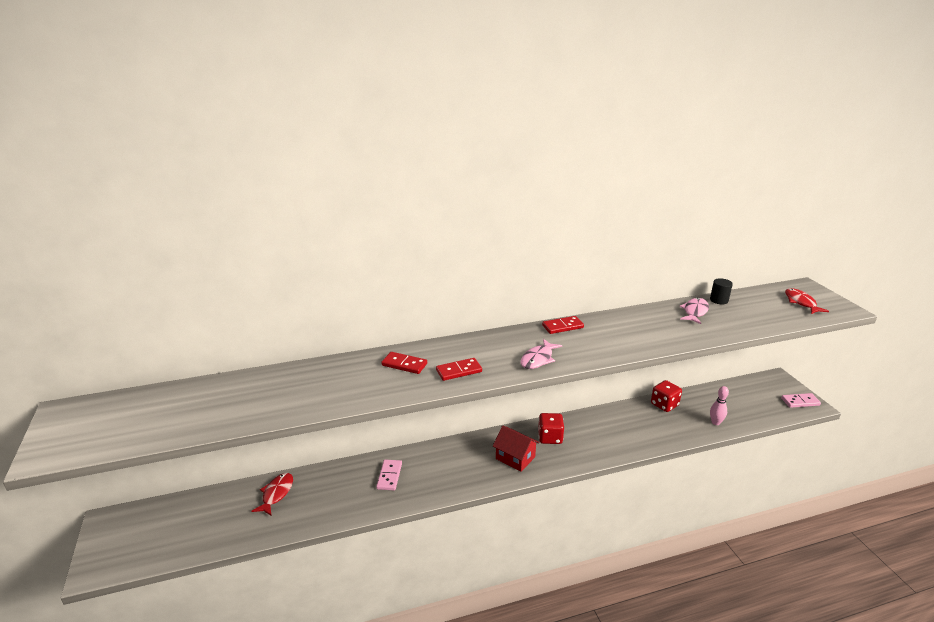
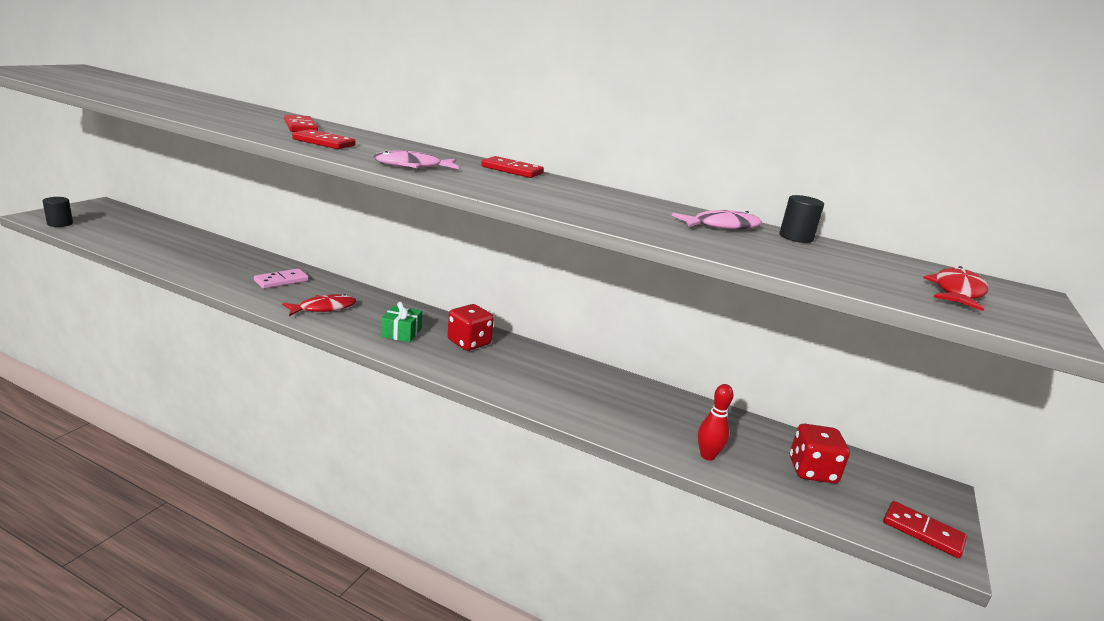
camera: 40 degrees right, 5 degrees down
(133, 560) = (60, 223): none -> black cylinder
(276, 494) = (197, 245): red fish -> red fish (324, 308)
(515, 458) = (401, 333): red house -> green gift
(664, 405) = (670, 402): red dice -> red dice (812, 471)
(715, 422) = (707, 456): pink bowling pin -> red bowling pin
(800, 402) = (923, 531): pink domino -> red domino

==

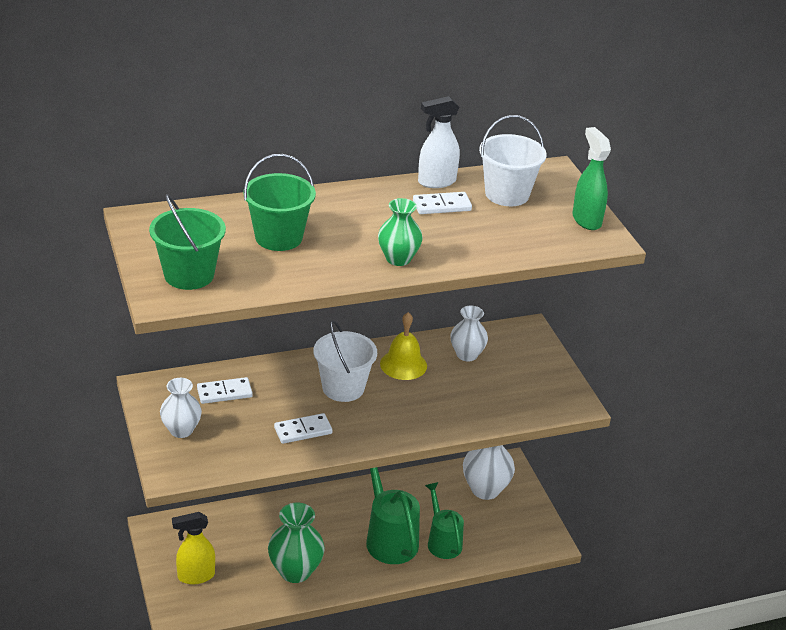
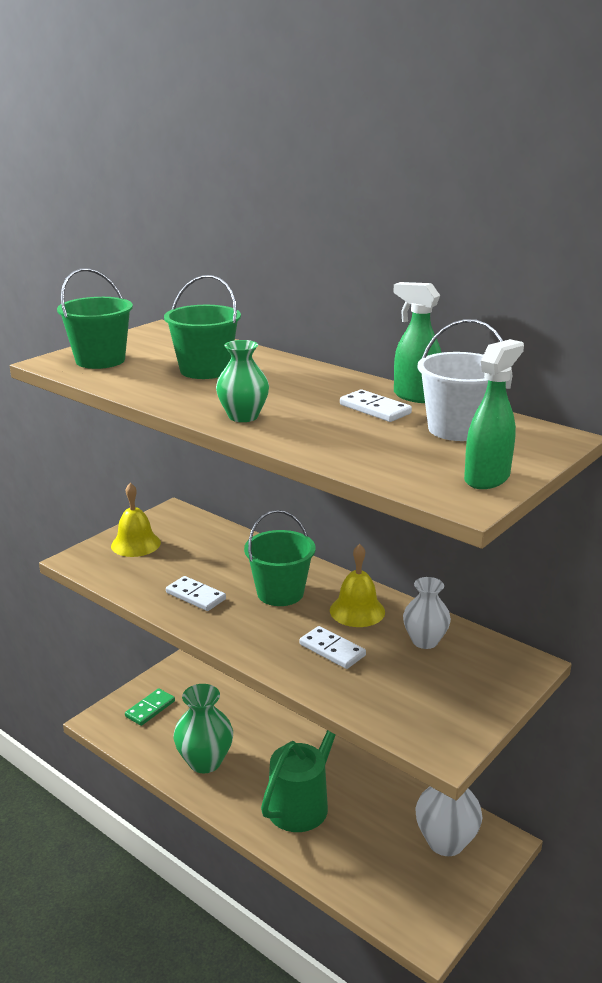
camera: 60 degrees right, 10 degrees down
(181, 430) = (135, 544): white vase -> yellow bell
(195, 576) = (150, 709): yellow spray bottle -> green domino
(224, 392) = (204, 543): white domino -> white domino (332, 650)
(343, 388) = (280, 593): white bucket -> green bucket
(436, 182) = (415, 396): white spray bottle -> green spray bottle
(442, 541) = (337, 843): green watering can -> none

Work order
Please give again the lines above between the line holding "(664, 405) = (670, 402): red" and the line holding "(800, 402) = (923, 531): pink", inclusive, exactly as they are and with nothing added.

Expected answer
(664, 405) = (670, 402): red dice -> red dice (812, 471)
(715, 422) = (707, 456): pink bowling pin -> red bowling pin
(800, 402) = (923, 531): pink domino -> red domino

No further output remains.